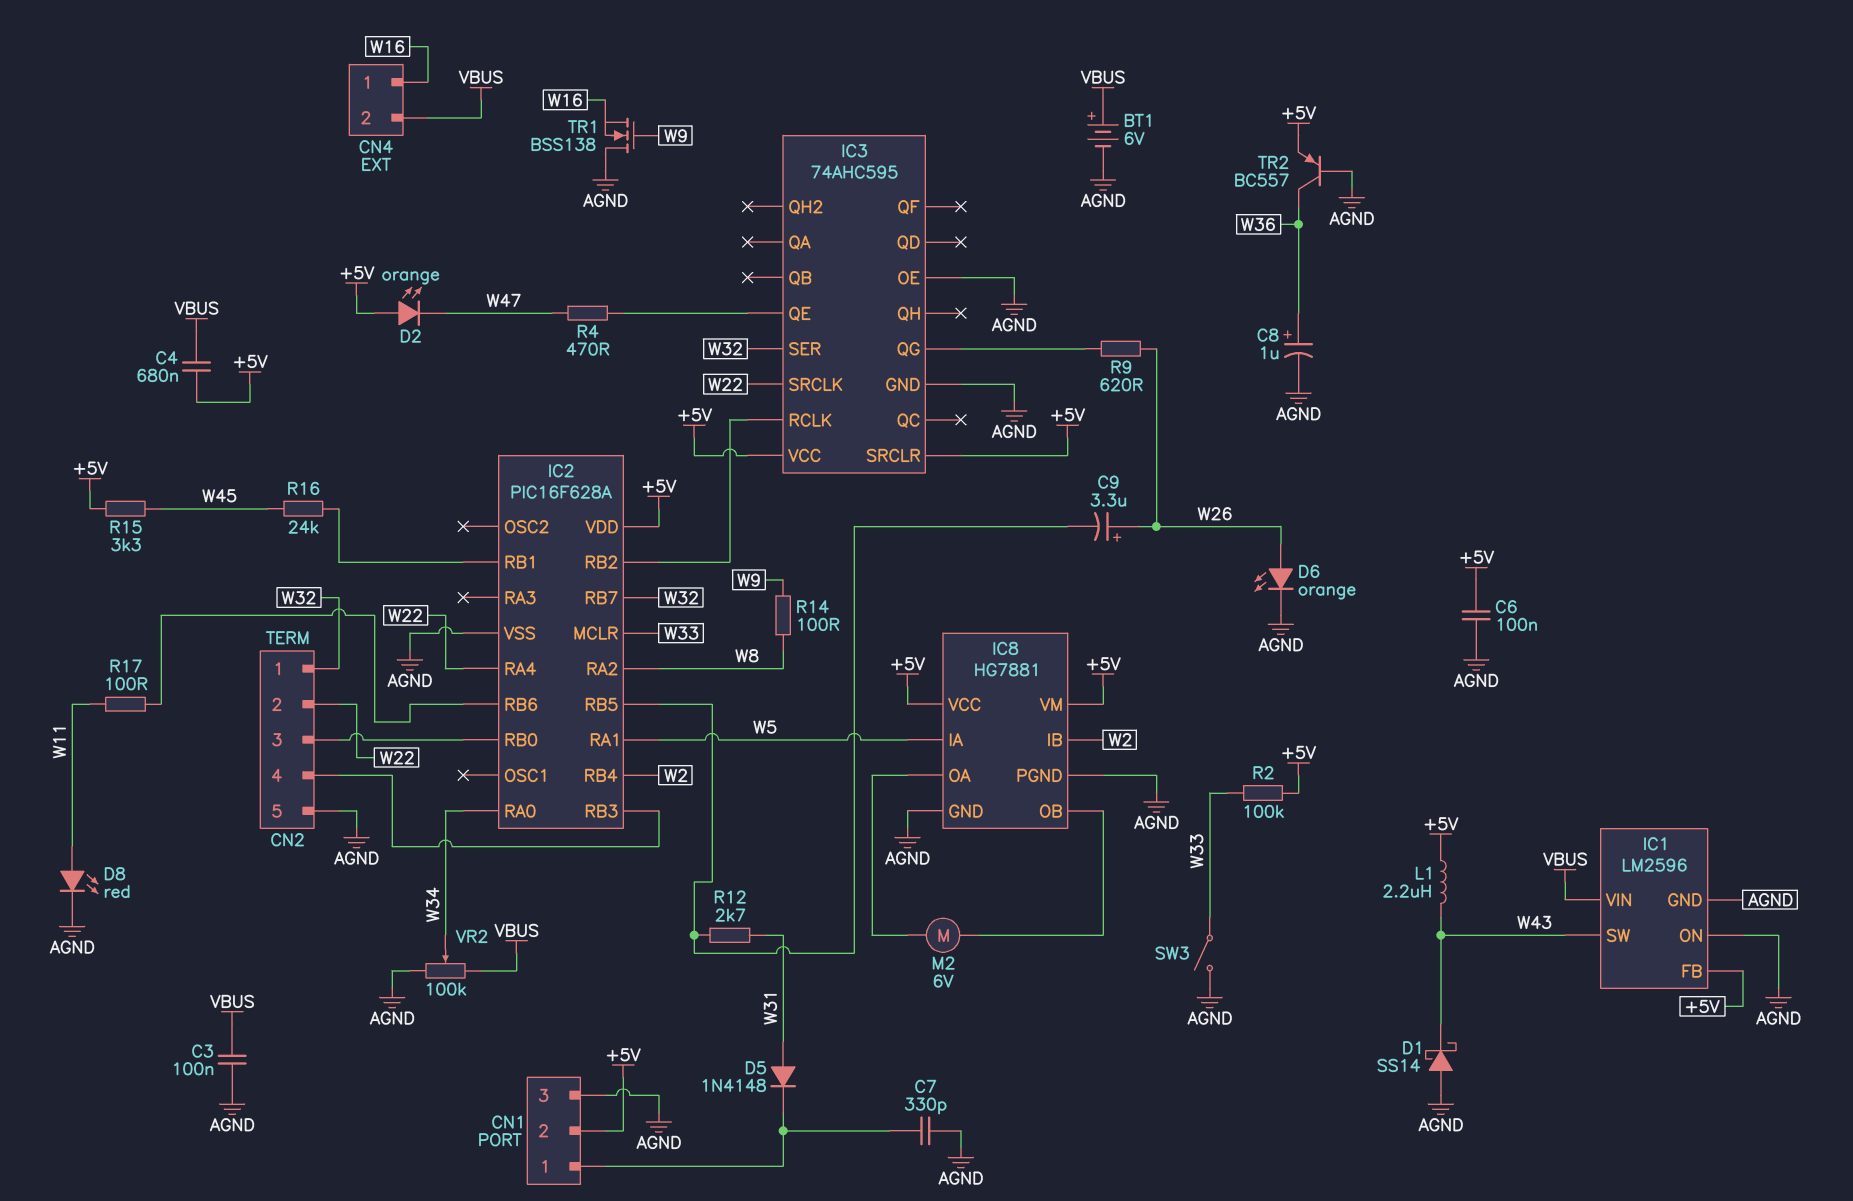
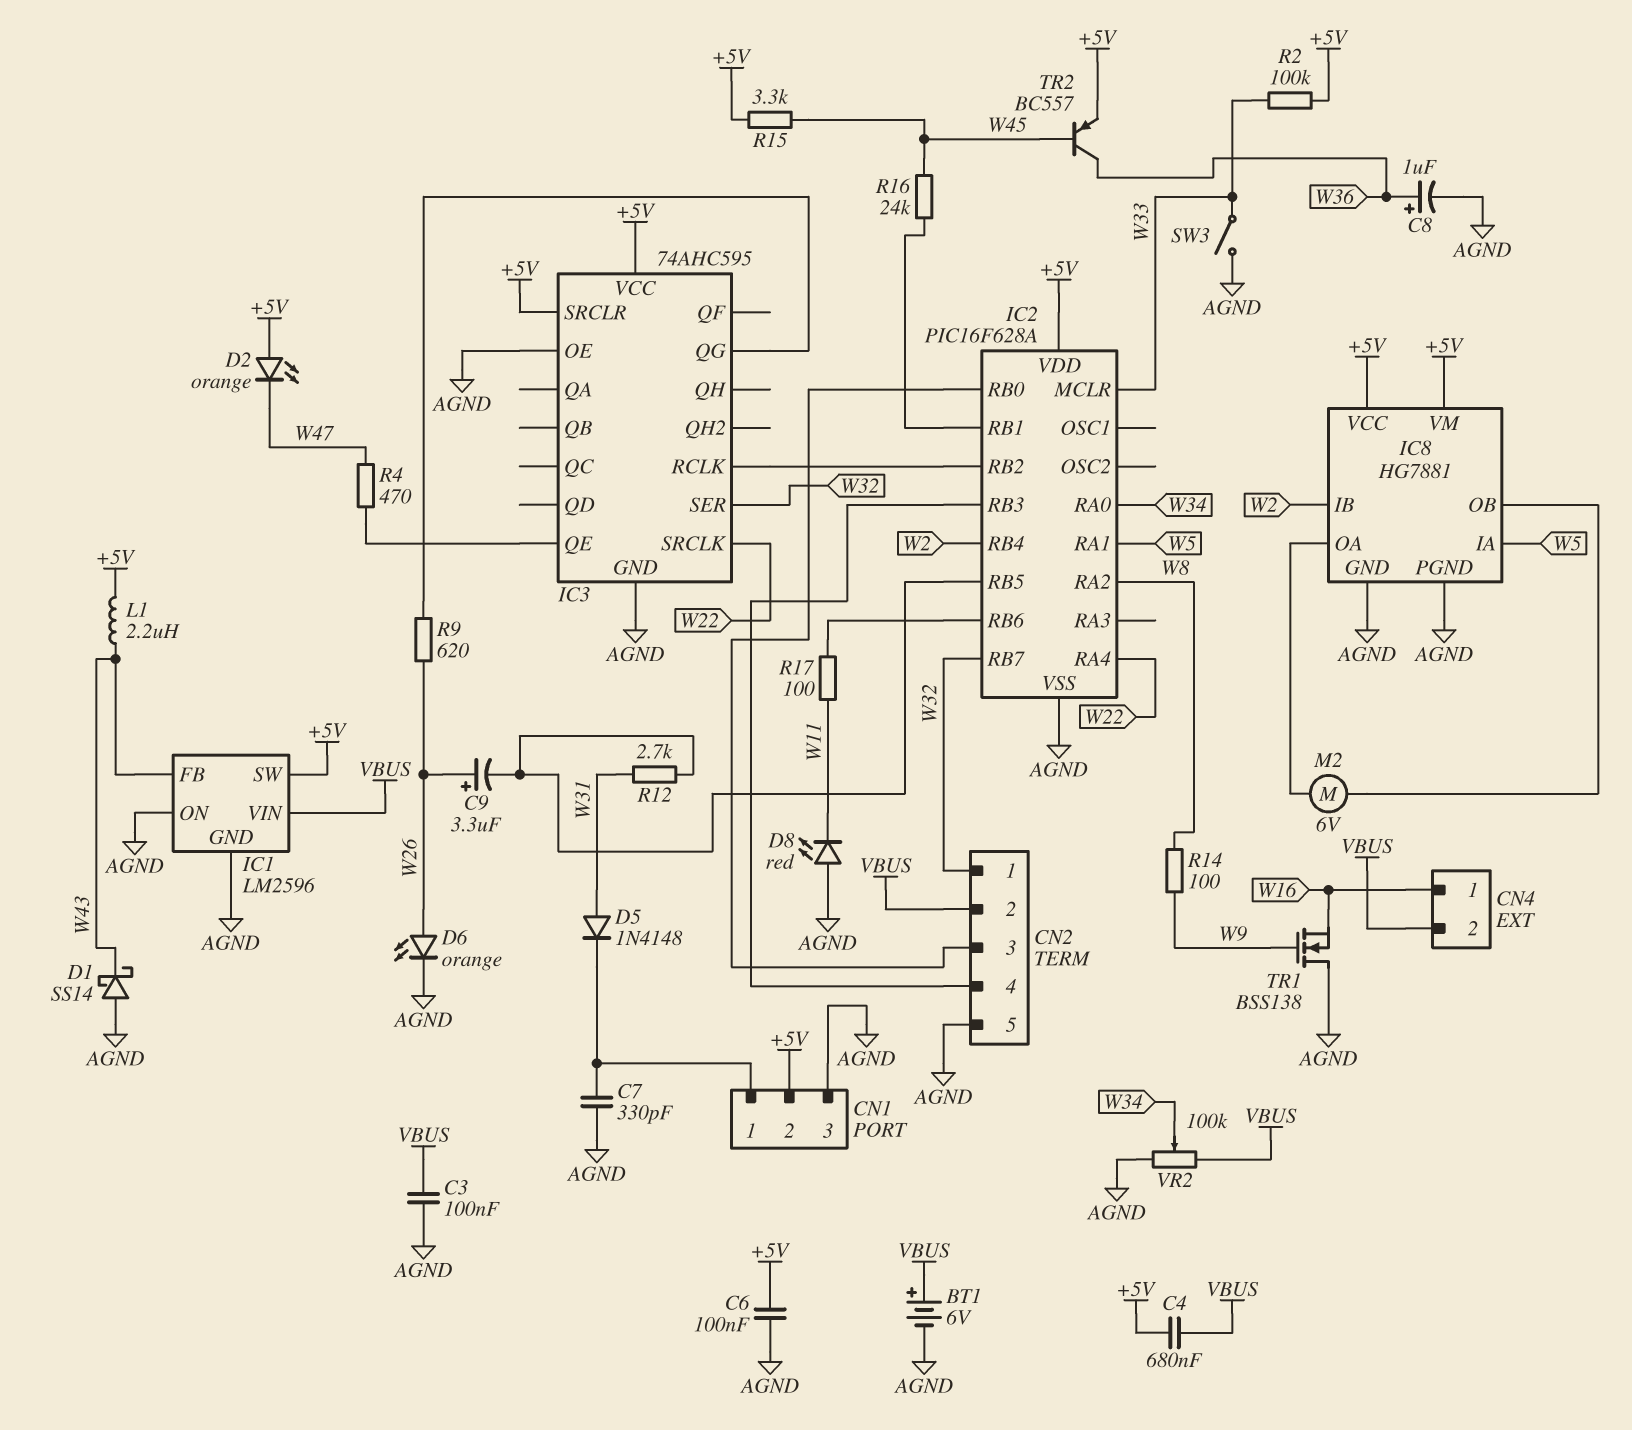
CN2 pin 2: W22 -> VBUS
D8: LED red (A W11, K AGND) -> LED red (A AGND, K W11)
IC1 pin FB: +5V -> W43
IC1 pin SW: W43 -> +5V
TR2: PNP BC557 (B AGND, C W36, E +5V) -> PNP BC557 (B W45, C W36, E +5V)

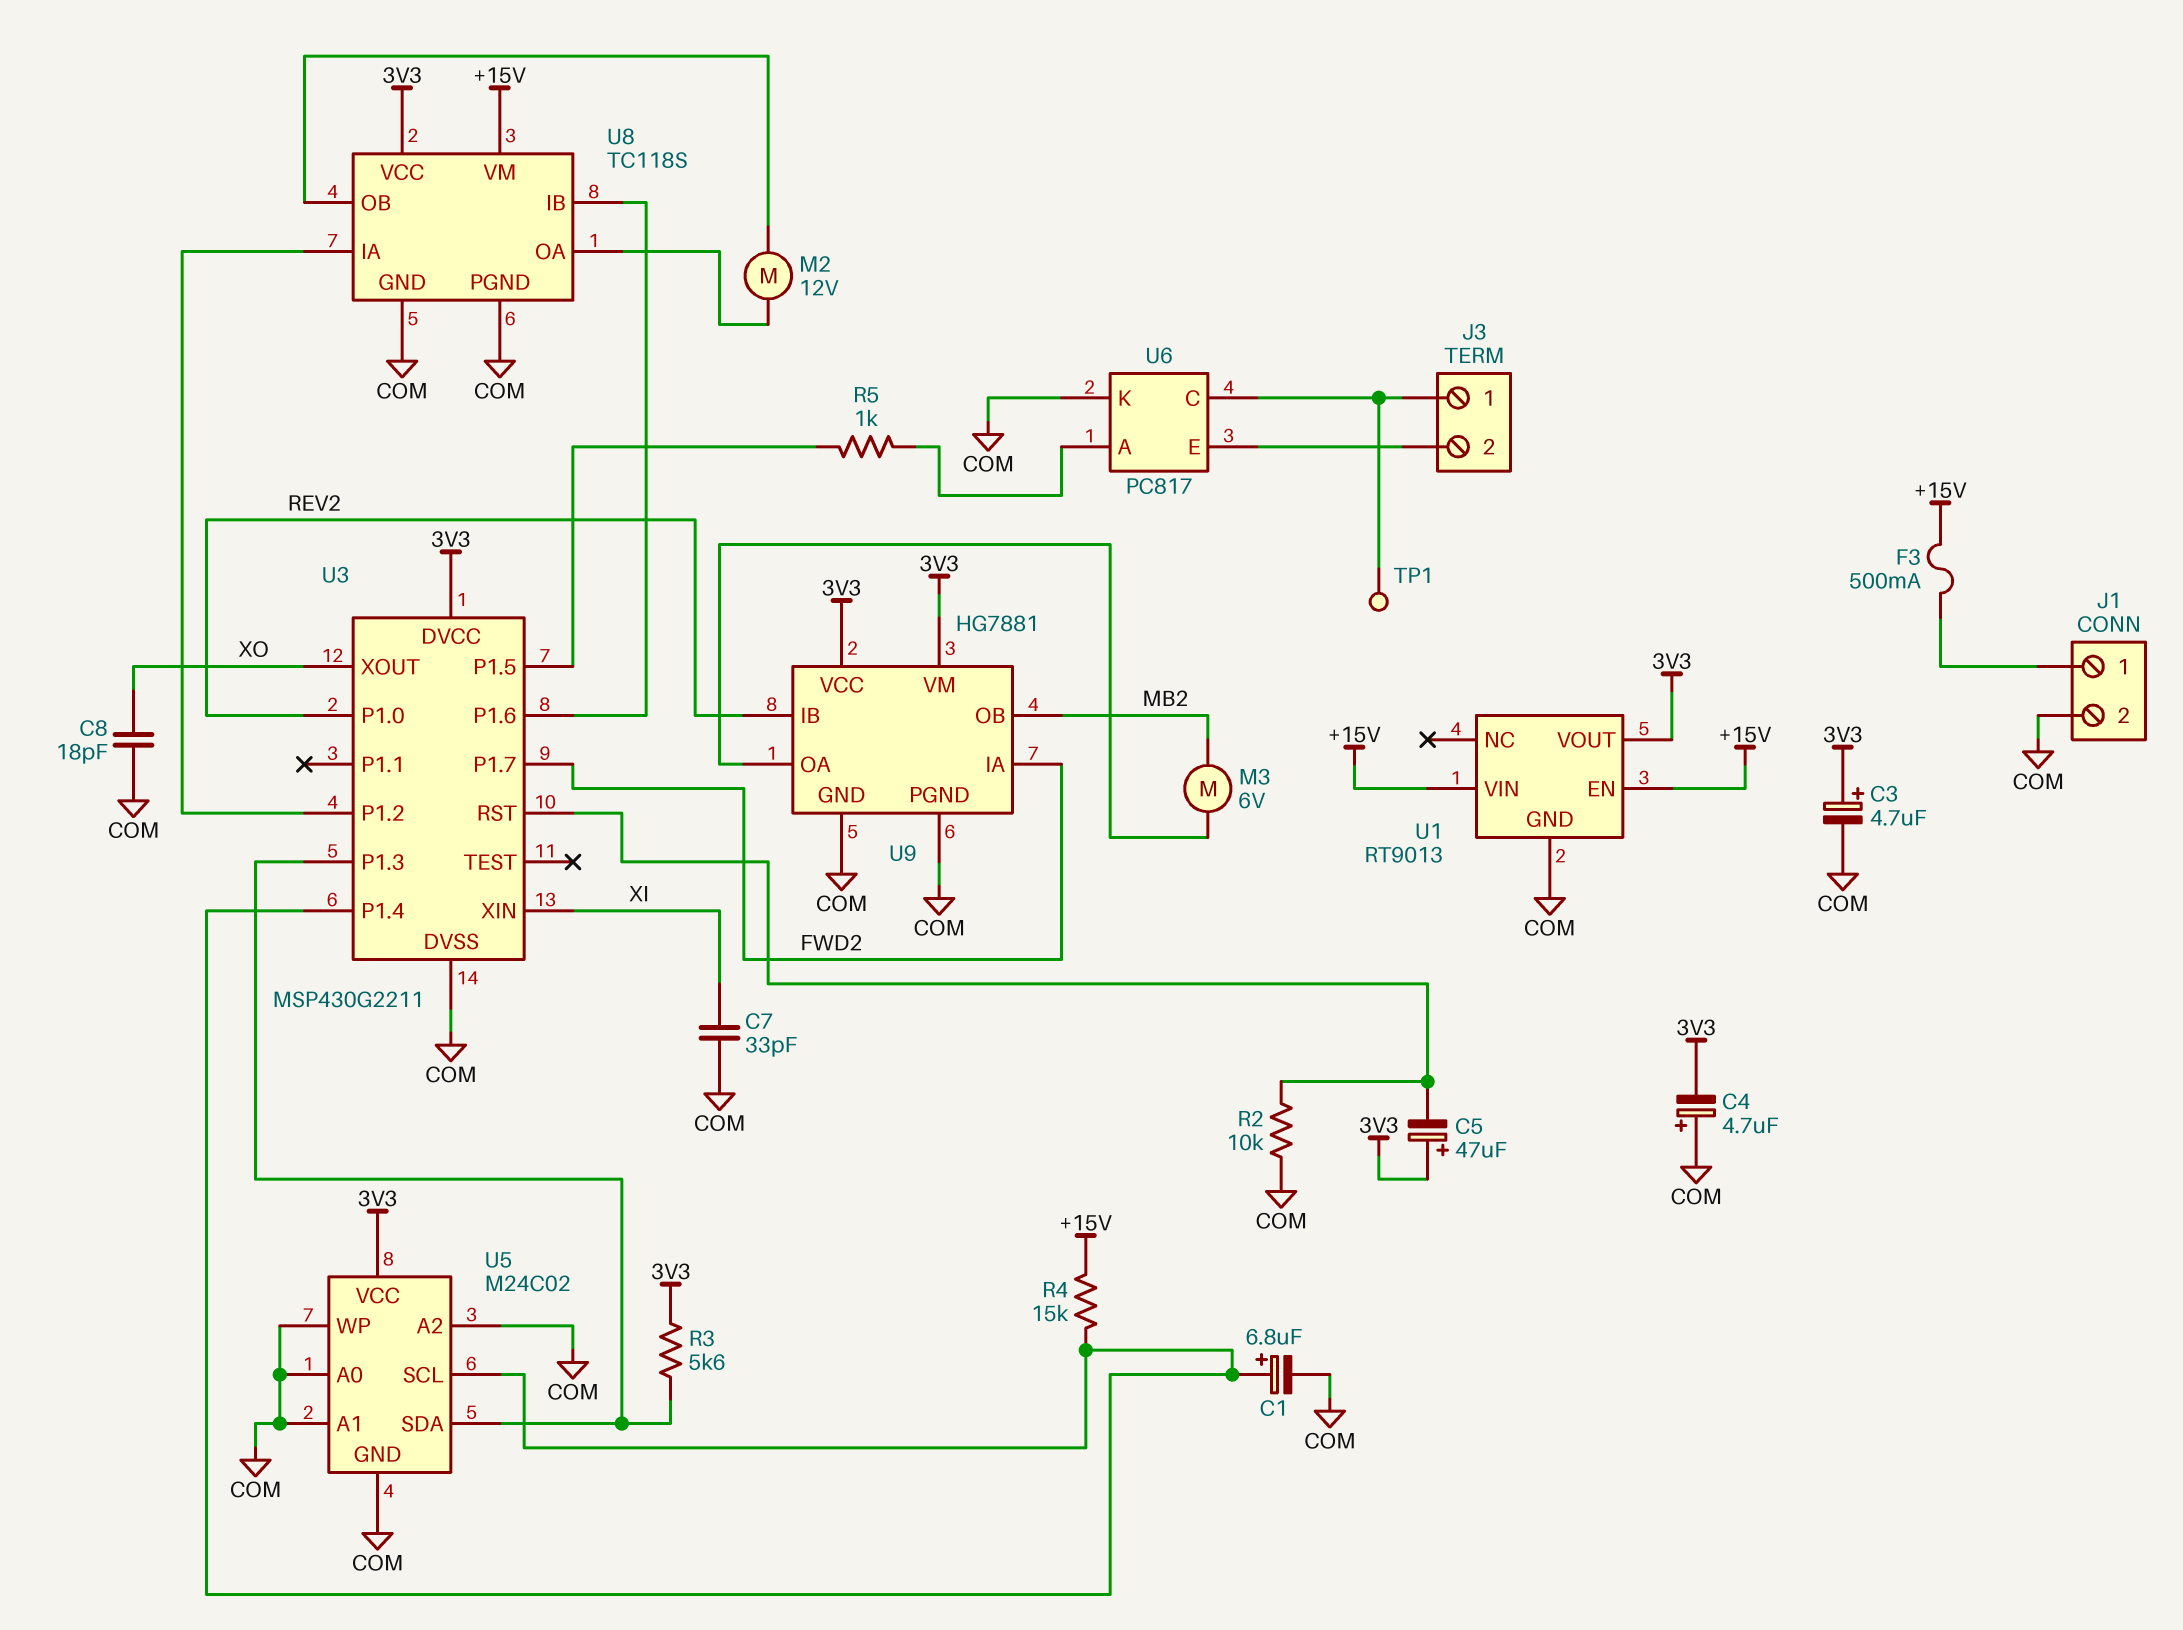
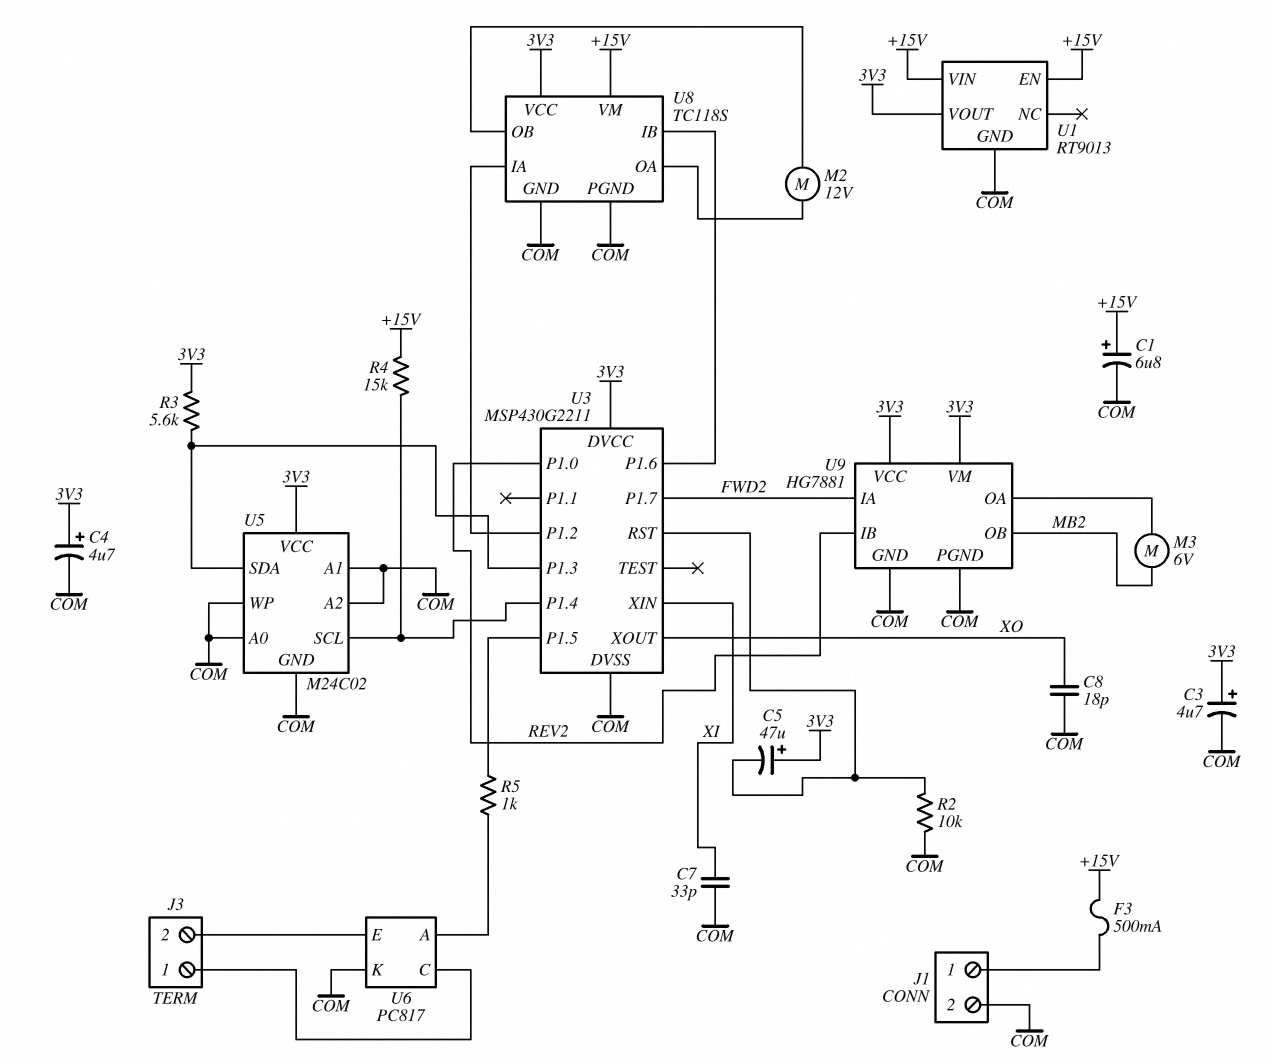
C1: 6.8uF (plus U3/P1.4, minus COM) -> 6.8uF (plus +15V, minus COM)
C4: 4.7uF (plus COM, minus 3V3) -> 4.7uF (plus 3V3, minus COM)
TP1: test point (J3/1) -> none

--- EXERCISE ---
Only the lines from the start of the records to the line with "TR2: PNP BC557" belong in the copy. Print them exactly, minus pictures.

--- EXPECTED ANSWER ---
CN2 pin 2: W22 -> VBUS
D8: LED red (A W11, K AGND) -> LED red (A AGND, K W11)
IC1 pin FB: +5V -> W43
IC1 pin SW: W43 -> +5V
TR2: PNP BC557 (B AGND, C W36, E +5V) -> PNP BC557 (B W45, C W36, E +5V)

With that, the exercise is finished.